● Task to complete
From the first line of the data below, copy each line up to the one containing "grey marker: 11 -> 12", and include that line too.

*** Information

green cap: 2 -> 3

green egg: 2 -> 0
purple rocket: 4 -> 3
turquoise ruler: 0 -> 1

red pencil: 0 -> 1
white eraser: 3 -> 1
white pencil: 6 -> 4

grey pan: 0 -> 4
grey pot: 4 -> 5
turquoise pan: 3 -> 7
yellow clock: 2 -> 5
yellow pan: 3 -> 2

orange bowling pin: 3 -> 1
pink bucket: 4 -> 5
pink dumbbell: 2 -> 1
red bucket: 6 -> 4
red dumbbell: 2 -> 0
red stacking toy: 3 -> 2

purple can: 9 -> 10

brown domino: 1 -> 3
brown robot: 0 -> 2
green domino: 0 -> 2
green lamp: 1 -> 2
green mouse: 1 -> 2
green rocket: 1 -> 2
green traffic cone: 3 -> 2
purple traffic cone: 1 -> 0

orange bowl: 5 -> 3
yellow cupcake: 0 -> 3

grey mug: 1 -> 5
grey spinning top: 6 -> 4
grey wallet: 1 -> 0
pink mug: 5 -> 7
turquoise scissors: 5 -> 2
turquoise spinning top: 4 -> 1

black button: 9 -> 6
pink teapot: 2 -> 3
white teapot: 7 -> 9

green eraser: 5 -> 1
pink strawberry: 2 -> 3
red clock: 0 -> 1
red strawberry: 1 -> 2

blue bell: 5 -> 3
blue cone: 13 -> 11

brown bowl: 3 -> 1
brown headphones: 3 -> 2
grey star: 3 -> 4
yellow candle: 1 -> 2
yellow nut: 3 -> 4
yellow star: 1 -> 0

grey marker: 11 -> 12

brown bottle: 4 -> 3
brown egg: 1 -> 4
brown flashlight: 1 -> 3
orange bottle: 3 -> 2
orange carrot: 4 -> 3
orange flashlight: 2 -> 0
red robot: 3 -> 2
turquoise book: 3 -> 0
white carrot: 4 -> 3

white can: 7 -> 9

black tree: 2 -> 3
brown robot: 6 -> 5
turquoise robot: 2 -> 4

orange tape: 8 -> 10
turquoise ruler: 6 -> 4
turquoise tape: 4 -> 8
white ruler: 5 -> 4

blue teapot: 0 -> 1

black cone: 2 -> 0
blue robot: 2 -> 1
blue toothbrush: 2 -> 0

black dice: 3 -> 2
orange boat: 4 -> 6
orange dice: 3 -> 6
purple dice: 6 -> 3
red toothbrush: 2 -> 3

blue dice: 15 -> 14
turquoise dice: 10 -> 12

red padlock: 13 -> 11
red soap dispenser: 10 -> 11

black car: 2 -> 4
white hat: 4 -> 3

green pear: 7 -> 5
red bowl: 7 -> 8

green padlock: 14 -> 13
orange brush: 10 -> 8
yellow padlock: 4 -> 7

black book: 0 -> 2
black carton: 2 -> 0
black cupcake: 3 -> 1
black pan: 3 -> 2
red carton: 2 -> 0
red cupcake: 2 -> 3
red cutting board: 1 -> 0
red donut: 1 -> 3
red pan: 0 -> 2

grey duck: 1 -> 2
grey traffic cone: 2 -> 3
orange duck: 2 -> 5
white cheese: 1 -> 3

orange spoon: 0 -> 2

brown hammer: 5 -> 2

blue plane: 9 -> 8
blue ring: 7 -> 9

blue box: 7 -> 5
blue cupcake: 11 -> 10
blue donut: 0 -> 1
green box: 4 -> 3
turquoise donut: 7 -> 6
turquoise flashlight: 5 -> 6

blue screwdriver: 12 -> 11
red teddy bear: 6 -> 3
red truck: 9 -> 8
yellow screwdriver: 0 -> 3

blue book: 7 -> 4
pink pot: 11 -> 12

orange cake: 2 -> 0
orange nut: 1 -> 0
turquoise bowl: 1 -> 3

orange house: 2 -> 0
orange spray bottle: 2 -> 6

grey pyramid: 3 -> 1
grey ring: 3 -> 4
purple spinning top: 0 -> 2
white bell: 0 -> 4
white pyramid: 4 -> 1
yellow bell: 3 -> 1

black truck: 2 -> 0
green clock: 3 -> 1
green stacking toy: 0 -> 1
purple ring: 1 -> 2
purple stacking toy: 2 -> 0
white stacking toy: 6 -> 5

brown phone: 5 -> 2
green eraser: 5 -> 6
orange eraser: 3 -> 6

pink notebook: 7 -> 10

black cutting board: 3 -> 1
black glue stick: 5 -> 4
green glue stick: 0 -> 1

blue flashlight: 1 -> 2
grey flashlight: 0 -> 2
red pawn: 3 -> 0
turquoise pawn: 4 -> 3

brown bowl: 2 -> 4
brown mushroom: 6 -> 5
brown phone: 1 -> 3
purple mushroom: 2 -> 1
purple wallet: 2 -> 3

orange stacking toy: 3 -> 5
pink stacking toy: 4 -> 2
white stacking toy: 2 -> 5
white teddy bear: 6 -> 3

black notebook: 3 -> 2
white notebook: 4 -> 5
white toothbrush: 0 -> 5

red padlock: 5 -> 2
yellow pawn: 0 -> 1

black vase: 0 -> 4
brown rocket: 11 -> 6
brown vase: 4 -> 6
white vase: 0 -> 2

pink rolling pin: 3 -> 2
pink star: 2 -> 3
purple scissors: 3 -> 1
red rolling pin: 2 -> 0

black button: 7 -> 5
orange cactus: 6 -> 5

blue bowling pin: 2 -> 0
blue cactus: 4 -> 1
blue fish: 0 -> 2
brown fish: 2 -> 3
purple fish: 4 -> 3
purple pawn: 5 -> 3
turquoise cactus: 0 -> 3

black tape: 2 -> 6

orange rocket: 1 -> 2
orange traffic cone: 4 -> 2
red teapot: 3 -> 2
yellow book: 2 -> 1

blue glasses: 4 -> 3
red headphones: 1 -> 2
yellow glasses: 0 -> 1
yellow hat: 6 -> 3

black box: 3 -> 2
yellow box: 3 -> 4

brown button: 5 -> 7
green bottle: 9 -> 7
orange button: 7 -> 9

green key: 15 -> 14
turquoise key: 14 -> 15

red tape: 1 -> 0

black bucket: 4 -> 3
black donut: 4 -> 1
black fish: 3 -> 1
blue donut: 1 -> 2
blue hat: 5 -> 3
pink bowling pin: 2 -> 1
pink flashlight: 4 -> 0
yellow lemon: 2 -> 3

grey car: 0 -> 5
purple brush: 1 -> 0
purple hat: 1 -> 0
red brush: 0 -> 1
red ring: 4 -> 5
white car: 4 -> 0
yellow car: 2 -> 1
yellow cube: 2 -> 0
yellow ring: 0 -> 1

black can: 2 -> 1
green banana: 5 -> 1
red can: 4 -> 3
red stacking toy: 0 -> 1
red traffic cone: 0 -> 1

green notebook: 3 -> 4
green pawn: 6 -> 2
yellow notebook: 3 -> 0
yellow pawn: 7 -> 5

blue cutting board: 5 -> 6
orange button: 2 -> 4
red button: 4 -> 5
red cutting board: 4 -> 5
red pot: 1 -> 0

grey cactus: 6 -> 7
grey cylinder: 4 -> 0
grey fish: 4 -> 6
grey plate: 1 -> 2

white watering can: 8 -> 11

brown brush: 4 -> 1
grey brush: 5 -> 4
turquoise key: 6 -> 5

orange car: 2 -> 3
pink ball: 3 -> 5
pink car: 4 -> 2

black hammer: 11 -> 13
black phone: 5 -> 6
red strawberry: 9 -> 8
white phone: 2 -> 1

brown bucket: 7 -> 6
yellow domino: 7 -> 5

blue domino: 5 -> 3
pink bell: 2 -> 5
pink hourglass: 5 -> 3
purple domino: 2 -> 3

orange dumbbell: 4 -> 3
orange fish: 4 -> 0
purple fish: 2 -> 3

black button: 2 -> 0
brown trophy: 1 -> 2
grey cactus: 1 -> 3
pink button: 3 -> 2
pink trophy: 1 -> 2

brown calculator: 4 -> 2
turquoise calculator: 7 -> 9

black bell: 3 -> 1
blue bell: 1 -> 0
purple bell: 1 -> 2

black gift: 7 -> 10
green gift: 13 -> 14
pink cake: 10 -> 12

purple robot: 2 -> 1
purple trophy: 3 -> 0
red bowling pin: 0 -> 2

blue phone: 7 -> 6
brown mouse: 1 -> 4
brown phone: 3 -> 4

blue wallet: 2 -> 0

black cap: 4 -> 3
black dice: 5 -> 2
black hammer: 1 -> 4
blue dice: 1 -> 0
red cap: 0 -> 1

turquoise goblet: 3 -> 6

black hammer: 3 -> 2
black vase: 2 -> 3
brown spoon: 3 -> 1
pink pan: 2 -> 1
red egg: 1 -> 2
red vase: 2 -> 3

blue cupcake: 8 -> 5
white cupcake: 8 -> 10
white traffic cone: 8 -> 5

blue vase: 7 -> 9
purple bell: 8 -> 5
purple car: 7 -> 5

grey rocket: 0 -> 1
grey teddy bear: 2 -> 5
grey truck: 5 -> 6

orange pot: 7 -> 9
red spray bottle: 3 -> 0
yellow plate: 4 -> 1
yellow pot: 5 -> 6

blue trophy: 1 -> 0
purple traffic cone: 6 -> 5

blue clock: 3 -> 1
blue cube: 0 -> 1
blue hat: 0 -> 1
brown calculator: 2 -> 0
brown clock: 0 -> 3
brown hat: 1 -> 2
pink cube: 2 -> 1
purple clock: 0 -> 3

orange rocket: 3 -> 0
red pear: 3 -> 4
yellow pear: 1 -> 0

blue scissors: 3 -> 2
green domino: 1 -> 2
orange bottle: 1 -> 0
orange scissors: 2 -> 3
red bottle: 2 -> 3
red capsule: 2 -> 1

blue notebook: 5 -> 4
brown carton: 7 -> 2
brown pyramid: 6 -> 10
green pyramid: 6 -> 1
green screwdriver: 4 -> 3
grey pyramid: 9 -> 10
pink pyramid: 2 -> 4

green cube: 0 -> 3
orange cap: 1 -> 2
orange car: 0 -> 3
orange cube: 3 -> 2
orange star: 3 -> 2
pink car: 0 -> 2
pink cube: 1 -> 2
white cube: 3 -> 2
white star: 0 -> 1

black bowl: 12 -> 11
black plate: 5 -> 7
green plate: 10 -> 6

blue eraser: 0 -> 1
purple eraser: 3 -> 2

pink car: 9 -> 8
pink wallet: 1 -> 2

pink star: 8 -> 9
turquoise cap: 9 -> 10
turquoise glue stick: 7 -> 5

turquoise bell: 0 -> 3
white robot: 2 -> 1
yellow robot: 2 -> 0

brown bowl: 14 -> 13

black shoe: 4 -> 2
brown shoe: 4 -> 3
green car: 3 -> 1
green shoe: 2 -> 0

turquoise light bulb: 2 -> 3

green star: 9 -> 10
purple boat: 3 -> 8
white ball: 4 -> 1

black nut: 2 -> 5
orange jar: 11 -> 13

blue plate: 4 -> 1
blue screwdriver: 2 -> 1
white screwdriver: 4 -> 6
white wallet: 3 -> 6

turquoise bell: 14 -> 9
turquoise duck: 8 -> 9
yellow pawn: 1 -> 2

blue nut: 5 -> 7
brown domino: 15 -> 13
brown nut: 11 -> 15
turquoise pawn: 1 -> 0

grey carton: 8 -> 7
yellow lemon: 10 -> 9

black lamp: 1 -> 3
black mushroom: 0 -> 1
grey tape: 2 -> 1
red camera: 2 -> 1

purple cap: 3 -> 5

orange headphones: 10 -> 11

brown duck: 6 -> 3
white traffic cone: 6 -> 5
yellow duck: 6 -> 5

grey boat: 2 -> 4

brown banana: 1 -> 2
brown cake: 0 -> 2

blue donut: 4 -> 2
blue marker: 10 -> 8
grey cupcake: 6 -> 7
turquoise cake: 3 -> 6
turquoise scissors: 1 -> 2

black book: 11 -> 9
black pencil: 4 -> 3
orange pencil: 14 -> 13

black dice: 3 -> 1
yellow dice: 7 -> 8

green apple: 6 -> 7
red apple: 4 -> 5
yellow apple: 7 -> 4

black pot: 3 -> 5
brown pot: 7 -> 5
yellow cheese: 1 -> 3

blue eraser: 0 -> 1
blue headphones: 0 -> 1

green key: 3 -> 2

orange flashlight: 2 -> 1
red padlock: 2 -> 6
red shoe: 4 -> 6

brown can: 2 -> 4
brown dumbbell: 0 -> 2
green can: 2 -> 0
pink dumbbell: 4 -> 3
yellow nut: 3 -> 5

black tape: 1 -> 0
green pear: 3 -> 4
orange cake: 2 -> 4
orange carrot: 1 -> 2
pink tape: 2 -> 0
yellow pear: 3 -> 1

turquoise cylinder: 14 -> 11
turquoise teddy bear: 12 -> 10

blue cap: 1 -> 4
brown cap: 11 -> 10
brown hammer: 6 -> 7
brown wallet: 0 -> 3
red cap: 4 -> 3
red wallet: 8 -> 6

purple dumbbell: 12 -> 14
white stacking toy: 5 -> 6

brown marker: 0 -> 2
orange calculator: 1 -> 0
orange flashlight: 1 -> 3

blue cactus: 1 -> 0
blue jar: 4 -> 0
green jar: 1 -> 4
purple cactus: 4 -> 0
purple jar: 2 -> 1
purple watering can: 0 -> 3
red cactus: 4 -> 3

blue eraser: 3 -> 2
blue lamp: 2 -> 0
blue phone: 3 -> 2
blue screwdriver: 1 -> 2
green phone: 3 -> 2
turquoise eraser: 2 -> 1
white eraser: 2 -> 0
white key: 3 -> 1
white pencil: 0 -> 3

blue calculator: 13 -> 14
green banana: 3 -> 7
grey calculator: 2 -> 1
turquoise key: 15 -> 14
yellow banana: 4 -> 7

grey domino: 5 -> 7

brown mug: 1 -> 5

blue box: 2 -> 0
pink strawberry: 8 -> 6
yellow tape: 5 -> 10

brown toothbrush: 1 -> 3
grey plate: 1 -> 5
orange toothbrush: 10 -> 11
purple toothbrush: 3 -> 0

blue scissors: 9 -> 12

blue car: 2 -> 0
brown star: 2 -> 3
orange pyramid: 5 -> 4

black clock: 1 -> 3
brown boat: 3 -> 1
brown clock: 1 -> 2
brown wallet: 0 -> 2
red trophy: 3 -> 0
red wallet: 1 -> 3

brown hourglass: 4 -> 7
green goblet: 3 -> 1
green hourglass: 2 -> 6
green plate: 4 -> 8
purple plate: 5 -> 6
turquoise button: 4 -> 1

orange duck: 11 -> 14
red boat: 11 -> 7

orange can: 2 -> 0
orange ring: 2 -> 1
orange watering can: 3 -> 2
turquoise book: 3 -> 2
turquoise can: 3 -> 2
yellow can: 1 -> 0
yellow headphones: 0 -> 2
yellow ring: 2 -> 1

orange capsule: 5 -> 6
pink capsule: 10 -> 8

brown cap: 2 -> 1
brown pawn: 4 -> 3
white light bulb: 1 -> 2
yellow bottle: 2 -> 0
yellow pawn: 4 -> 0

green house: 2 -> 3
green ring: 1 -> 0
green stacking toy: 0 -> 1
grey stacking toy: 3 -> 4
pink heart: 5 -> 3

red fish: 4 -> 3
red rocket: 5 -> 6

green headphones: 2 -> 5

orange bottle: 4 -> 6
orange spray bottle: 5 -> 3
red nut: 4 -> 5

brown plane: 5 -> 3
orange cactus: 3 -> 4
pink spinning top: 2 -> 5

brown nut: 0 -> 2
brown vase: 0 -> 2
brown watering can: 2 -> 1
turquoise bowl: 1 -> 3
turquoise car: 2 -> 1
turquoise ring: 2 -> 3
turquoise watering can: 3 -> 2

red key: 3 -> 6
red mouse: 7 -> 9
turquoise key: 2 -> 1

******

● Result below
green cap: 2 -> 3

green egg: 2 -> 0
purple rocket: 4 -> 3
turquoise ruler: 0 -> 1

red pencil: 0 -> 1
white eraser: 3 -> 1
white pencil: 6 -> 4

grey pan: 0 -> 4
grey pot: 4 -> 5
turquoise pan: 3 -> 7
yellow clock: 2 -> 5
yellow pan: 3 -> 2

orange bowling pin: 3 -> 1
pink bucket: 4 -> 5
pink dumbbell: 2 -> 1
red bucket: 6 -> 4
red dumbbell: 2 -> 0
red stacking toy: 3 -> 2

purple can: 9 -> 10

brown domino: 1 -> 3
brown robot: 0 -> 2
green domino: 0 -> 2
green lamp: 1 -> 2
green mouse: 1 -> 2
green rocket: 1 -> 2
green traffic cone: 3 -> 2
purple traffic cone: 1 -> 0

orange bowl: 5 -> 3
yellow cupcake: 0 -> 3

grey mug: 1 -> 5
grey spinning top: 6 -> 4
grey wallet: 1 -> 0
pink mug: 5 -> 7
turquoise scissors: 5 -> 2
turquoise spinning top: 4 -> 1

black button: 9 -> 6
pink teapot: 2 -> 3
white teapot: 7 -> 9

green eraser: 5 -> 1
pink strawberry: 2 -> 3
red clock: 0 -> 1
red strawberry: 1 -> 2

blue bell: 5 -> 3
blue cone: 13 -> 11

brown bowl: 3 -> 1
brown headphones: 3 -> 2
grey star: 3 -> 4
yellow candle: 1 -> 2
yellow nut: 3 -> 4
yellow star: 1 -> 0

grey marker: 11 -> 12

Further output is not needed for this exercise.